Task to complete: Starting at the beginning of the records and ending at the line that contains "coordinates (227, 465).", rewrite those lines with "document" changed to "page" and everything else kept the same.

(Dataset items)
******************************

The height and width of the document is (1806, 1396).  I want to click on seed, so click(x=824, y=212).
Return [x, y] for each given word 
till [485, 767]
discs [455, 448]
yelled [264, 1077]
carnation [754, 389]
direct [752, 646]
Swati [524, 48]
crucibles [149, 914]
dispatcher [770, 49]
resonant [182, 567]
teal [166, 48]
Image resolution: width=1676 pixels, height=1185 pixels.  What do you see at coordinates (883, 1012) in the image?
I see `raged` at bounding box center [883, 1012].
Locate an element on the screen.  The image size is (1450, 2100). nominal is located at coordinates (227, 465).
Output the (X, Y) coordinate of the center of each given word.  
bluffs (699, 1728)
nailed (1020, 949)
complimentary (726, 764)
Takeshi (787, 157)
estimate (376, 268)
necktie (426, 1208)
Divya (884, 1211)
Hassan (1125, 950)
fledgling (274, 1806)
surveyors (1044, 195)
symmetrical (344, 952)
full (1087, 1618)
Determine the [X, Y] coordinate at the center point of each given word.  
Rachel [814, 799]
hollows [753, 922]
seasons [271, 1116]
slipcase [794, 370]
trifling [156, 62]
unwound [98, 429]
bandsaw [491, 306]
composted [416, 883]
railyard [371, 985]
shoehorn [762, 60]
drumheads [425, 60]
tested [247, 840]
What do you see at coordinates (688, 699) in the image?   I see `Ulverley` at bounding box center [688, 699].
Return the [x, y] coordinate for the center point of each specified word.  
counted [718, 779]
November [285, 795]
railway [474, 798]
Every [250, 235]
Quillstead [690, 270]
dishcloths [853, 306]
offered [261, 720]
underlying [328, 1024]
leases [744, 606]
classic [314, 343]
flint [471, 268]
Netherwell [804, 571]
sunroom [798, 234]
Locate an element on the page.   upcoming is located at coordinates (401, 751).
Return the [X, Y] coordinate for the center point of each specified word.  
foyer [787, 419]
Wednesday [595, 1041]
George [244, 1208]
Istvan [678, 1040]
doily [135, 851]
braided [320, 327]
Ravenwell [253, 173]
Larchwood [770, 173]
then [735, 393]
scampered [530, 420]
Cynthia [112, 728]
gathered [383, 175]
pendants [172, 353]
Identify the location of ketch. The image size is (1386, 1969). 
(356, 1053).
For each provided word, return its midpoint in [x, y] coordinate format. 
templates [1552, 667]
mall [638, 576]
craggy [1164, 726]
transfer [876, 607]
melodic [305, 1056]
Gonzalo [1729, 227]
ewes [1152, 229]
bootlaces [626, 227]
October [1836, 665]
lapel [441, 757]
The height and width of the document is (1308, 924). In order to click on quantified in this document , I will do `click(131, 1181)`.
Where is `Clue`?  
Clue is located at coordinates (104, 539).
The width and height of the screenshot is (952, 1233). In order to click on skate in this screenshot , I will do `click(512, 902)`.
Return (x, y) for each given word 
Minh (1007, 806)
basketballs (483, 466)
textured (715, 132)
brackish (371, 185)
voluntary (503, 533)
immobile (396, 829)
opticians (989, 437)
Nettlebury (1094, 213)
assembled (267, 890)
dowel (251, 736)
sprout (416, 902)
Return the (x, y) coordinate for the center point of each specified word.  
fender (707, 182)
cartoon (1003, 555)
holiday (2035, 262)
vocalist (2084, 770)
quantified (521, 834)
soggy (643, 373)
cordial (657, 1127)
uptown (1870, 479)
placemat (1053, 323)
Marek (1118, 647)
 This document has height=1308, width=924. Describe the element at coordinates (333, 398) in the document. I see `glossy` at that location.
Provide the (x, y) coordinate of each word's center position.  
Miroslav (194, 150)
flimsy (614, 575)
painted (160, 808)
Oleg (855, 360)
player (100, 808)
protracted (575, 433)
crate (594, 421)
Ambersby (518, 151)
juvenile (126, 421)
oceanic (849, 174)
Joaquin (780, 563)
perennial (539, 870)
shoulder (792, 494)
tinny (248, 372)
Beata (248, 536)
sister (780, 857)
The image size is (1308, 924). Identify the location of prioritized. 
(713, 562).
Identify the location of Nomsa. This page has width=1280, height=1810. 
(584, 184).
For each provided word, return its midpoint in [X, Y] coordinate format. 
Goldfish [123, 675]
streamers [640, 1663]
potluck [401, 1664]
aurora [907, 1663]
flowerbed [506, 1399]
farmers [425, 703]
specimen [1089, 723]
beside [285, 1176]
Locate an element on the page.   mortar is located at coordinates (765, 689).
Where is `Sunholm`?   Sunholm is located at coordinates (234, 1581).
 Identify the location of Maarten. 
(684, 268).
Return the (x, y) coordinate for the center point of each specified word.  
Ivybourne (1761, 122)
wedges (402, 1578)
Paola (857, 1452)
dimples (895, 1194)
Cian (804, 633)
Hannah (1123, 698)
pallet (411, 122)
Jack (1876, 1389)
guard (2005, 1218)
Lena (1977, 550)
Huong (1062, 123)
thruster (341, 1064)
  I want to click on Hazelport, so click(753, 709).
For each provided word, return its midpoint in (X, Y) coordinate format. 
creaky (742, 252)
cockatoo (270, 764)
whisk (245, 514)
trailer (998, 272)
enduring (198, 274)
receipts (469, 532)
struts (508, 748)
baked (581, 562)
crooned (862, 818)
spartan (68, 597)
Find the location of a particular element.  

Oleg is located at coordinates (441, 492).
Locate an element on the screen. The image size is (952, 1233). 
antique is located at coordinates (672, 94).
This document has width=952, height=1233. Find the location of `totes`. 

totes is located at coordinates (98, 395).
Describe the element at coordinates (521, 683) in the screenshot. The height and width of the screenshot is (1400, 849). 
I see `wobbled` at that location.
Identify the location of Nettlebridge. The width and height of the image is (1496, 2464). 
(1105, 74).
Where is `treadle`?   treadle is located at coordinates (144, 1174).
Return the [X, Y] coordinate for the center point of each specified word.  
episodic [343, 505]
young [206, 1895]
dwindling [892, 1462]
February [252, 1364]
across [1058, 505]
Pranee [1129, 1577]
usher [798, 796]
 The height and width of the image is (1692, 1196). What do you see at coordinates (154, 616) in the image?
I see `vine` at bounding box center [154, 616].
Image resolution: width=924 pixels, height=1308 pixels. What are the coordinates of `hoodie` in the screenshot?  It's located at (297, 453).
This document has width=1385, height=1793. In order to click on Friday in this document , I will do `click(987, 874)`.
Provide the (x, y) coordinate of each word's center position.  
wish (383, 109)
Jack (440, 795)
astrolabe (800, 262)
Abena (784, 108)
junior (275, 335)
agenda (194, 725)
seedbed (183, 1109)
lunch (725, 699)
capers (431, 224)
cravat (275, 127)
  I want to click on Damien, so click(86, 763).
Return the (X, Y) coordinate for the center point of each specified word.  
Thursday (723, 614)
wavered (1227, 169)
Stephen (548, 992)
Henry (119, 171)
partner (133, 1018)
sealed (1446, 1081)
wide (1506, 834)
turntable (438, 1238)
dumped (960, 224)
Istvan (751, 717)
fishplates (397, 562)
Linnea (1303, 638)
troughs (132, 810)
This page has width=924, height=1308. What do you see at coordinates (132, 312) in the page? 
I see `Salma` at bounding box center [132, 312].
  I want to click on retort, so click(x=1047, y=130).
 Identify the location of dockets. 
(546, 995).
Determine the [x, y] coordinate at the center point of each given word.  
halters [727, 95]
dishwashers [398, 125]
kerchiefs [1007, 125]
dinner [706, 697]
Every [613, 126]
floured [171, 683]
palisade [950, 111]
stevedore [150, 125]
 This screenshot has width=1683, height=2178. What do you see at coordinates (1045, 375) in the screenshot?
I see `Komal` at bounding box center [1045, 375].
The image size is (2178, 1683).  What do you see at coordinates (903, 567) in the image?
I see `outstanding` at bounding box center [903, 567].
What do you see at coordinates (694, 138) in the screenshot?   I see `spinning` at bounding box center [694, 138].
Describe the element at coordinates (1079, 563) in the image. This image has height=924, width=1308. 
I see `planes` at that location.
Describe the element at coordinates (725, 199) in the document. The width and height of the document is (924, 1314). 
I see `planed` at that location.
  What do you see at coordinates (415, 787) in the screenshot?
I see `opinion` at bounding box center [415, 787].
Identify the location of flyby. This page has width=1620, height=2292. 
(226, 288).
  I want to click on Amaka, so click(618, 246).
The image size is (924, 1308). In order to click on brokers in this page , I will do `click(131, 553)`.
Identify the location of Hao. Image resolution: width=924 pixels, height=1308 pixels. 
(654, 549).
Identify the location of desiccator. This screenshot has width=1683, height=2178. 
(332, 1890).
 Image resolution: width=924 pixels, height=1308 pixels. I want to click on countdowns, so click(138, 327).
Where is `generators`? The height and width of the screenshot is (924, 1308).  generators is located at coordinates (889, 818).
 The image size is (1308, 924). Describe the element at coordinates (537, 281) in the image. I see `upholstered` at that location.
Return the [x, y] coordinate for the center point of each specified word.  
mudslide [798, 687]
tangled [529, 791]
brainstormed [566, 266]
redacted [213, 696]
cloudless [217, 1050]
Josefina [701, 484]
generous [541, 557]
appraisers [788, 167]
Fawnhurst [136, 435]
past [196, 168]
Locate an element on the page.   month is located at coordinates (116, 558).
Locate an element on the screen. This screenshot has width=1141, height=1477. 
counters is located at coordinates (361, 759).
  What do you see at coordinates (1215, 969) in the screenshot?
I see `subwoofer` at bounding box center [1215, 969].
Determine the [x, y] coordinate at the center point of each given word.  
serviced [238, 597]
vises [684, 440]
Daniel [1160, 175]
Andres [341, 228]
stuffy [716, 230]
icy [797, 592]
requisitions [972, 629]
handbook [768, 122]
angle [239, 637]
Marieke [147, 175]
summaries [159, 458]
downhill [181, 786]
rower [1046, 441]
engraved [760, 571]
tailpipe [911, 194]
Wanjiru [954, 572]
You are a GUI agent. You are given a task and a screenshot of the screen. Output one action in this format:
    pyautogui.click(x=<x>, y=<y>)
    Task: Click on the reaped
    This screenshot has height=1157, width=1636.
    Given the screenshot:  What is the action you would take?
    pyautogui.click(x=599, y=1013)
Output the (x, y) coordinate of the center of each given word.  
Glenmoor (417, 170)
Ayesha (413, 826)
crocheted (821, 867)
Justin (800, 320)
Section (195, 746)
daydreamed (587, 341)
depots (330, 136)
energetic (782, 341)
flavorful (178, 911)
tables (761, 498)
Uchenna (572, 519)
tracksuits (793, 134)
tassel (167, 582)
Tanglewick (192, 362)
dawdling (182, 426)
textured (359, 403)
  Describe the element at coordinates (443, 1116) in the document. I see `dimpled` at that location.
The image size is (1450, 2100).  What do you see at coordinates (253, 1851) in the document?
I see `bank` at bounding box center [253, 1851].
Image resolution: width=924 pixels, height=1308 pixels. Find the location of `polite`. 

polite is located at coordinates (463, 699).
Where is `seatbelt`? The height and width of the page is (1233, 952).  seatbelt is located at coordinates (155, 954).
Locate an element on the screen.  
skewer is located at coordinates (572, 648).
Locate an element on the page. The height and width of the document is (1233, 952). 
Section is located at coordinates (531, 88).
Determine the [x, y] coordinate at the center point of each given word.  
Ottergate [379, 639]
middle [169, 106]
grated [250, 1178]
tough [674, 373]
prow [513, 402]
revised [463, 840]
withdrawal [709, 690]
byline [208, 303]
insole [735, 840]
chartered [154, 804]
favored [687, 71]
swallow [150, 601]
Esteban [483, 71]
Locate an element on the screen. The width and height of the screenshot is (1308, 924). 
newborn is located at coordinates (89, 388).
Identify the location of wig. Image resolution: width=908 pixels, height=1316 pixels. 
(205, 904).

******************************

Final result:
The height and width of the page is (1806, 1396).  I want to click on seed, so click(x=824, y=212).
Return [x, y] for each given word 
till [485, 767]
discs [455, 448]
yelled [264, 1077]
carnation [754, 389]
direct [752, 646]
Swati [524, 48]
crucibles [149, 914]
dispatcher [770, 49]
resonant [182, 567]
teal [166, 48]
Image resolution: width=1676 pixels, height=1185 pixels.  What do you see at coordinates (883, 1012) in the image?
I see `raged` at bounding box center [883, 1012].
Locate an element on the screen.  The image size is (1450, 2100). nominal is located at coordinates (227, 465).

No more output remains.